* Data for this task:

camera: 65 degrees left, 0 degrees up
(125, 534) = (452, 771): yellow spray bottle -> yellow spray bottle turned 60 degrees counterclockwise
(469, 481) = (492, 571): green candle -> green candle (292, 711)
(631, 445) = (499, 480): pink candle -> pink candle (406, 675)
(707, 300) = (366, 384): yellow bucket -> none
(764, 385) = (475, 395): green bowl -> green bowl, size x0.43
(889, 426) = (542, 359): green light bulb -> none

...

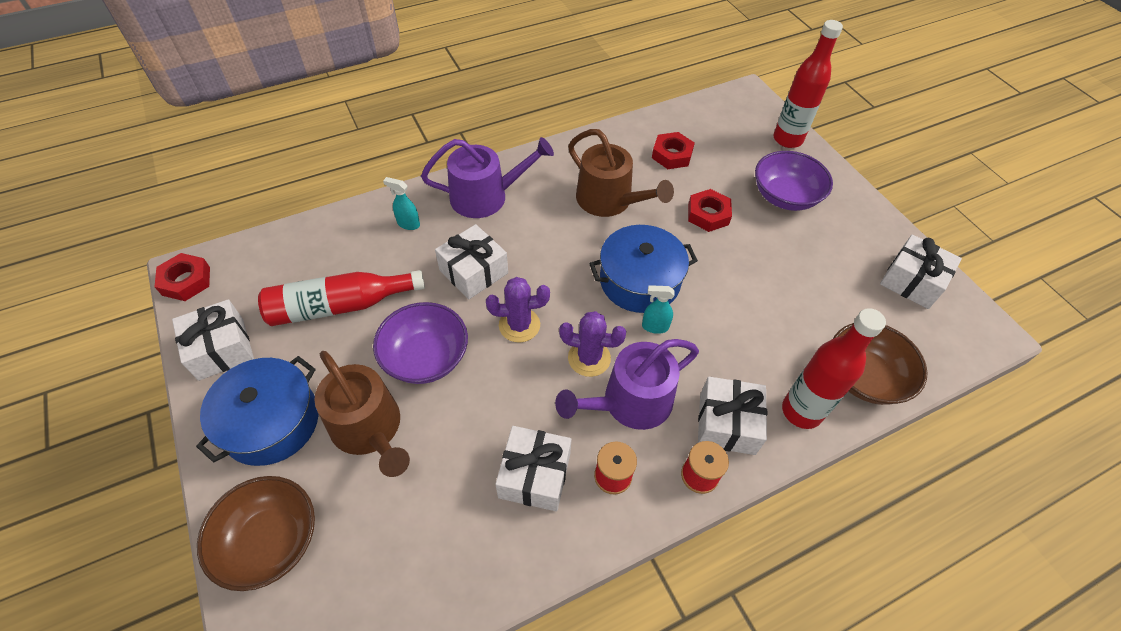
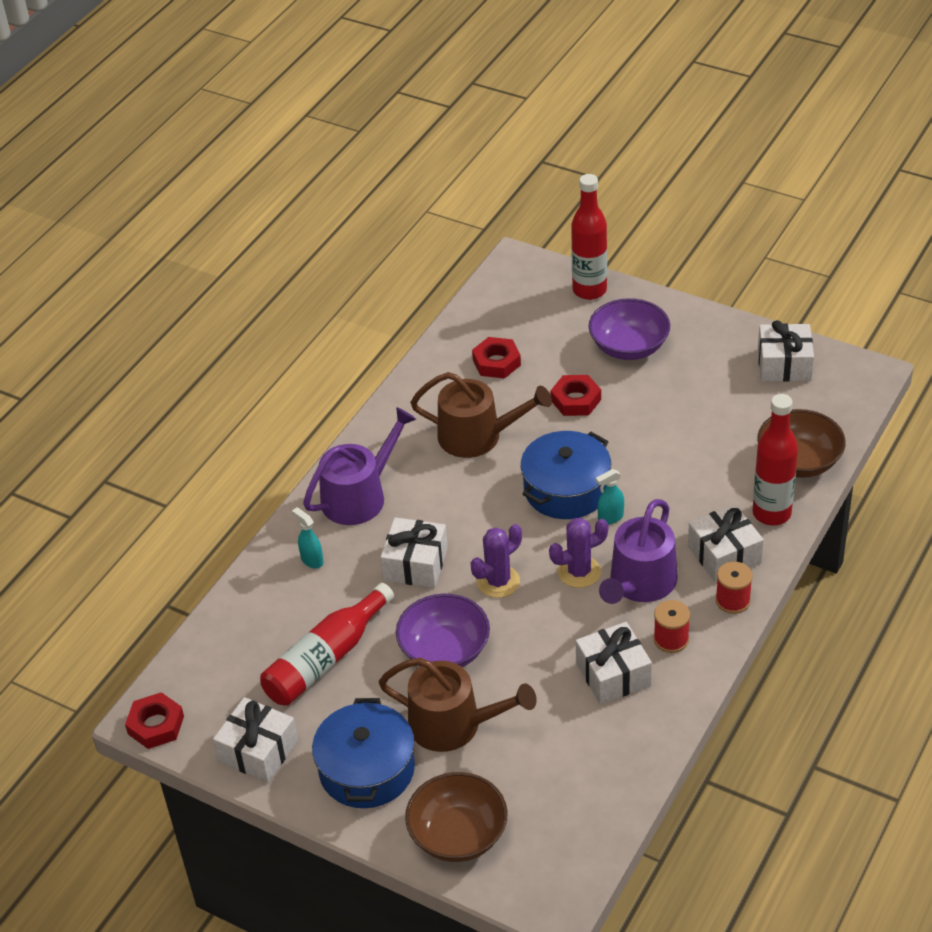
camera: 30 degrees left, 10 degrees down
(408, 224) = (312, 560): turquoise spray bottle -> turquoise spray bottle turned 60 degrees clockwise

* Try it:
Take the listing above and repeat exactly the lines from the one containing "camera: 65 degrees left, 0 degrees up" through the one containing "(631, 445) = (499, 480): pink", both included.

* Expected output:
camera: 65 degrees left, 0 degrees up
(125, 534) = (452, 771): yellow spray bottle -> yellow spray bottle turned 60 degrees counterclockwise
(469, 481) = (492, 571): green candle -> green candle (292, 711)
(631, 445) = (499, 480): pink candle -> pink candle (406, 675)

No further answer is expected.